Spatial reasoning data
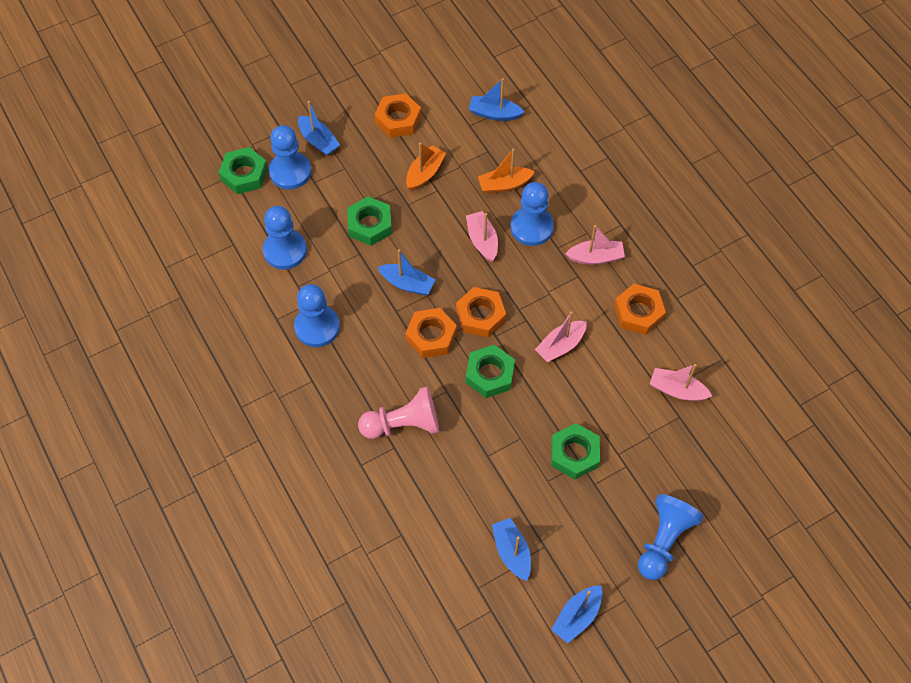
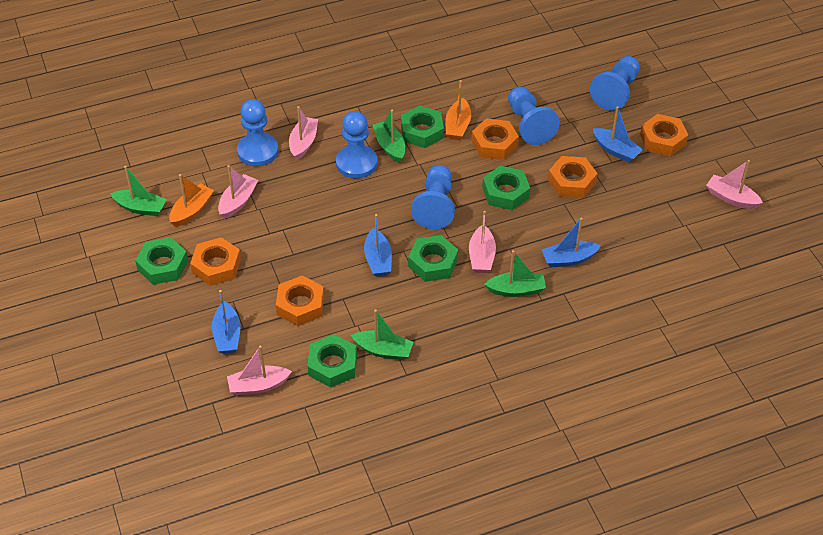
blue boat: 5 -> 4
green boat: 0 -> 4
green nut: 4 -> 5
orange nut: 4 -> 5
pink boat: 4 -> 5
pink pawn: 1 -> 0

ABOUT THIS TASK
No picture belongs in the answer; the rest of the records must be repeated exactly.

TASK RESPONSE
blue boat: 5 -> 4
green boat: 0 -> 4
green nut: 4 -> 5
orange nut: 4 -> 5
pink boat: 4 -> 5
pink pawn: 1 -> 0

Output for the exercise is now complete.